EXERCISE DATA =>
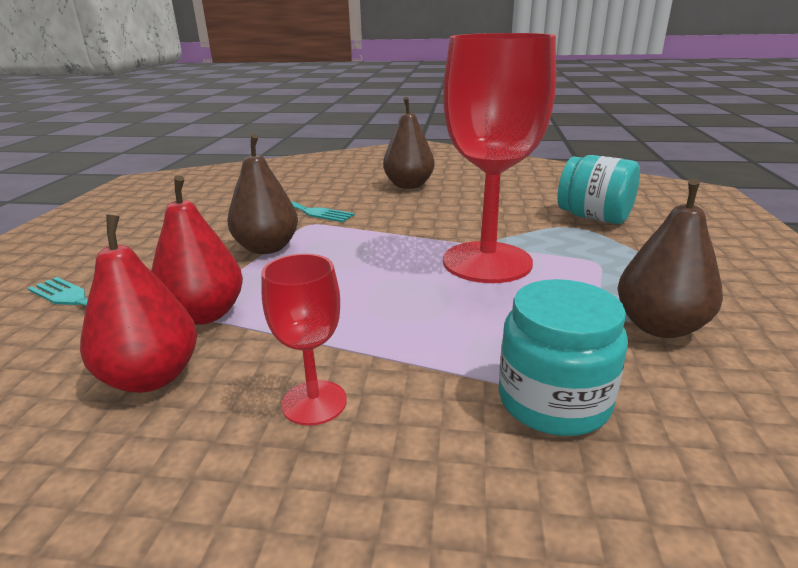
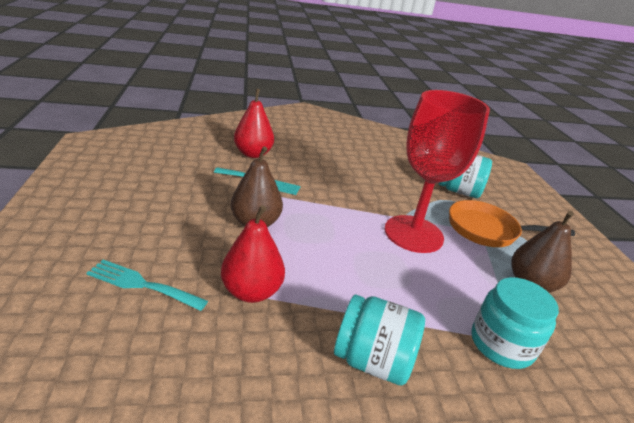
camera: 20 degrees left, 5 degrees up
(152, 377) = (253, 352): red pear -> red pear (253, 154)
(314, 402) = (372, 360): red goblet -> turquoise jar
(408, 185) = (322, 155): brown pear -> none
(616, 260) = (487, 230): none -> orange pan

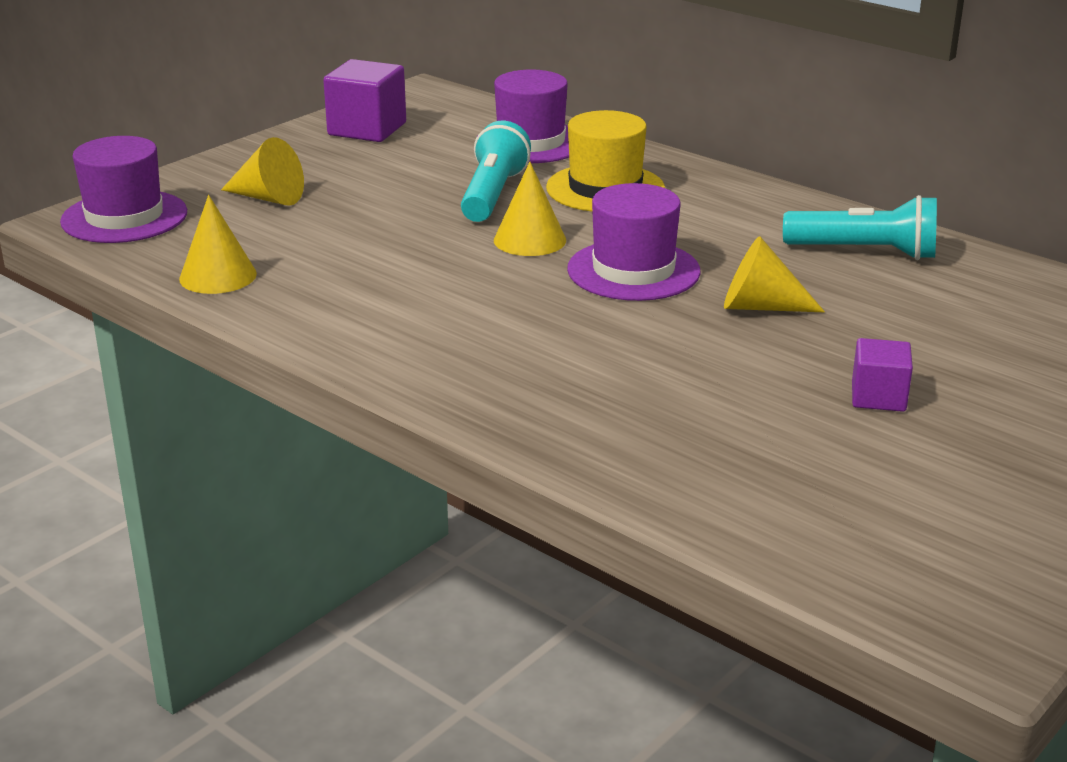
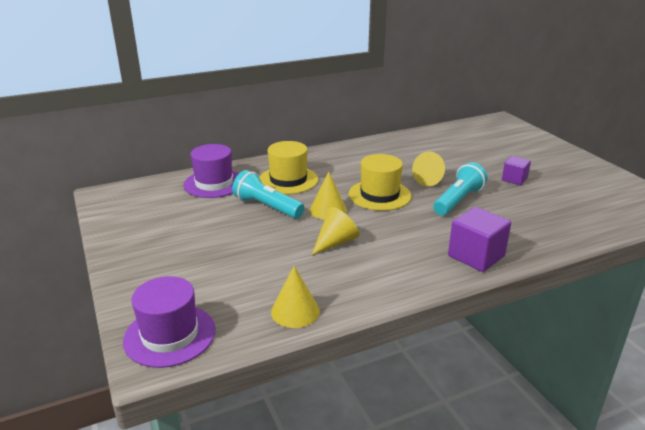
camera: 65 degrees left, 0 degrees up
(268, 198) = (199, 273): yellow cone -> yellow cone (336, 242)
(367, 129) = (137, 222): purple cube -> purple cube (476, 256)
(633, 270) = (379, 195): purple hat -> yellow hat
(865, 252) = (396, 149): turquoise flashlight -> turquoise flashlight (458, 200)

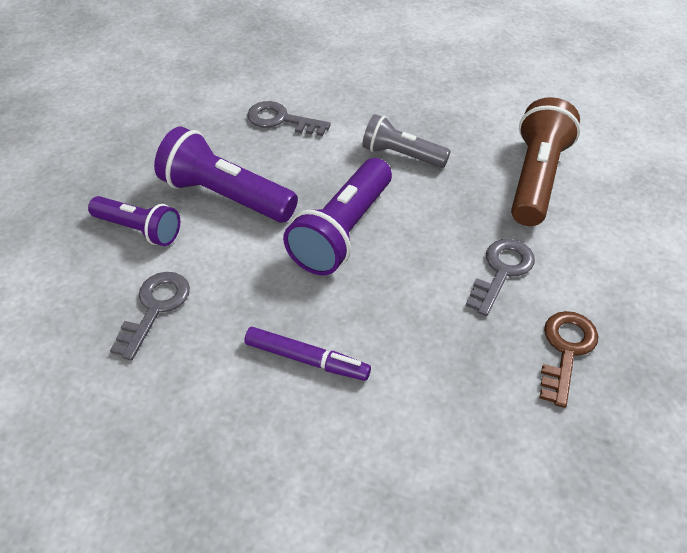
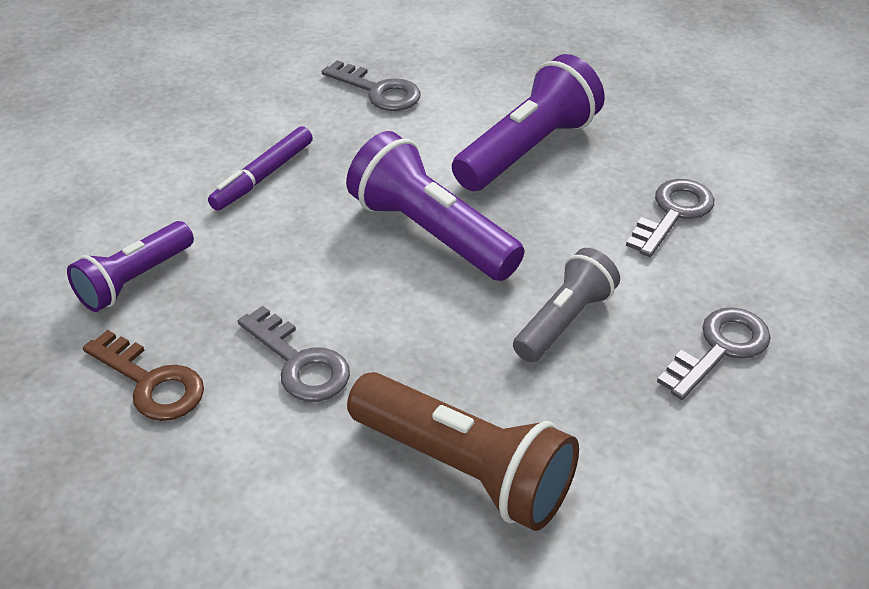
camera: 105 degrees right, 5 degrees down
(139, 230) = (493, 87): purple flashlight -> purple flashlight (134, 280)
(395, 95) = (720, 349): none -> grey key

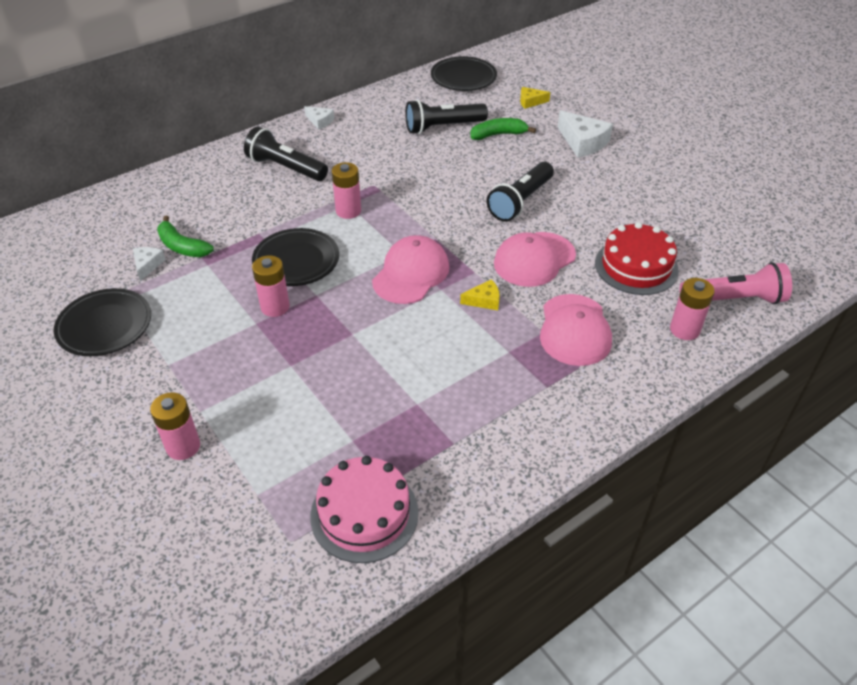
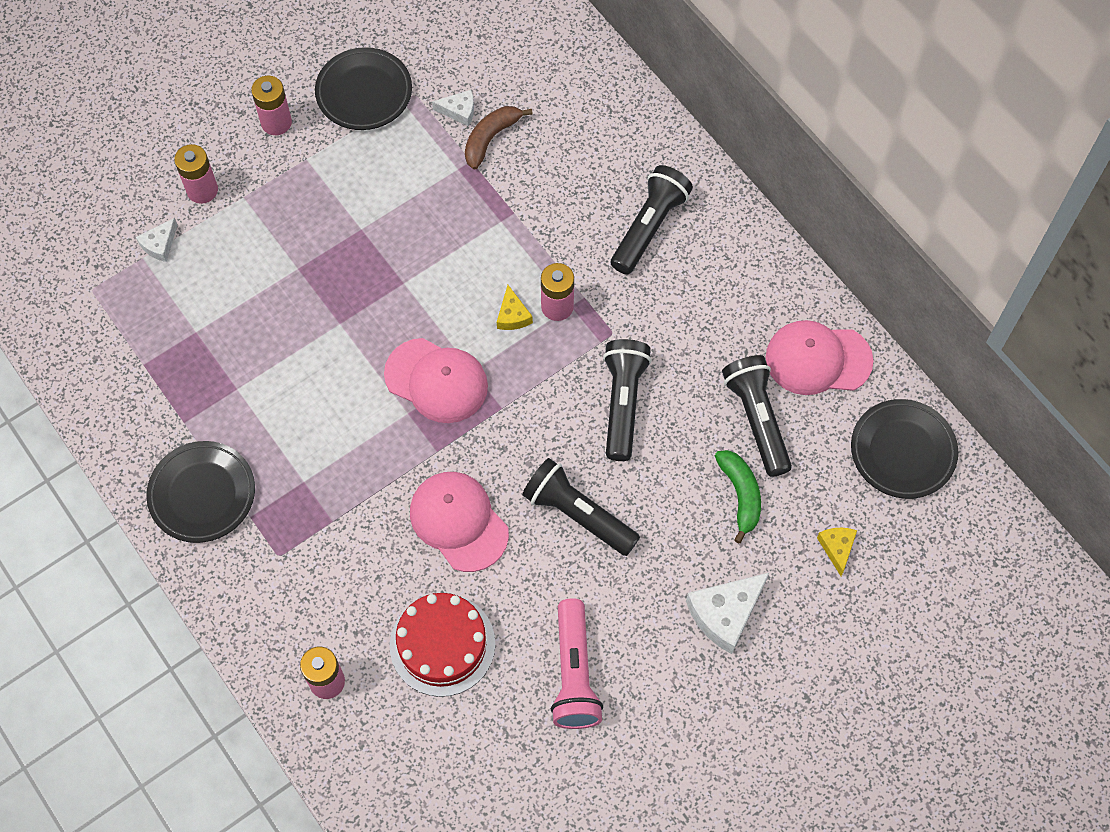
camera: 90 degrees right, 20 degrees up
(182, 246) = (491, 138): green banana -> brown banana
(275, 307) = (386, 244): pink battery -> pink battery (276, 122)
(296, 261) = (461, 258): black plate -> black plate (202, 494)
(320, 121) = (764, 258): white cheese -> white cheese (160, 244)
(364, 513) = (112, 346): pink cake -> none
(431, 181) = (623, 403): none -> black flashlight
(484, 300) = (387, 460): yellow cheese -> yellow cheese (512, 315)
(574, 330) = (333, 556): pink cap -> pink cap (818, 359)
(733, 299) = (376, 754): pink flashlight -> pink flashlight (574, 673)

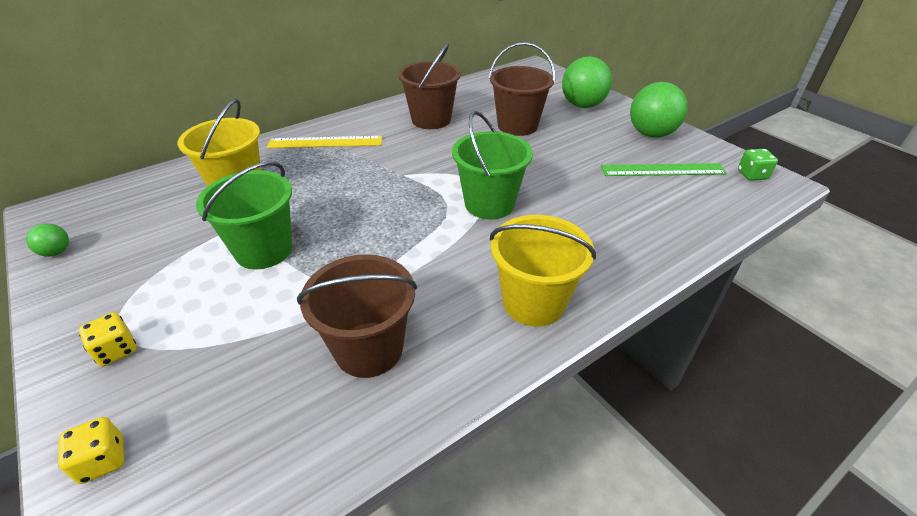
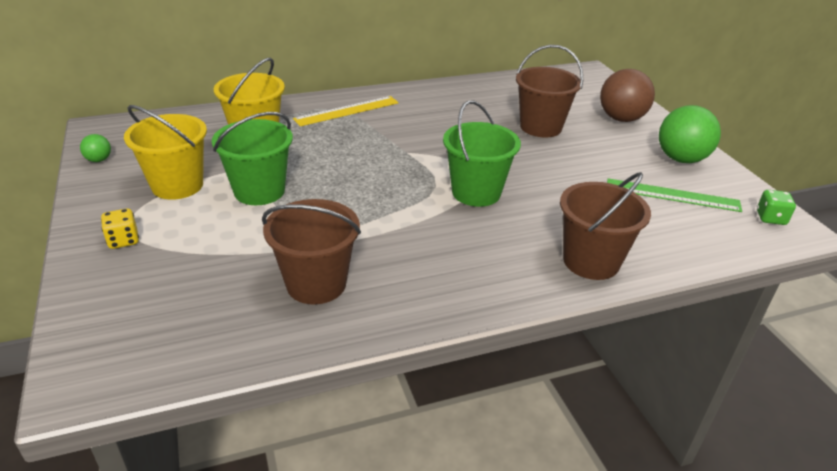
camera: 15 degrees right, 5 degrees down
(103, 460) = (94, 310): yellow dice -> none
(325, 142) = (347, 111): yellow ruler -> yellow ruler turned 45 degrees counterclockwise
(431, 120) = (456, 107): brown bucket -> brown bucket (591, 261)
(533, 302) = (476, 281): yellow bucket -> yellow bucket (177, 185)
(582, 105) = (621, 118): green ball -> brown ball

TASK ITEM => Please repeat, exactly and only, the lines from the one containing "(533, 302) = (476, 281): yellow" through the last line of the records, both included.

SOLUTION FOR THIS EXERCISE =>
(533, 302) = (476, 281): yellow bucket -> yellow bucket (177, 185)
(582, 105) = (621, 118): green ball -> brown ball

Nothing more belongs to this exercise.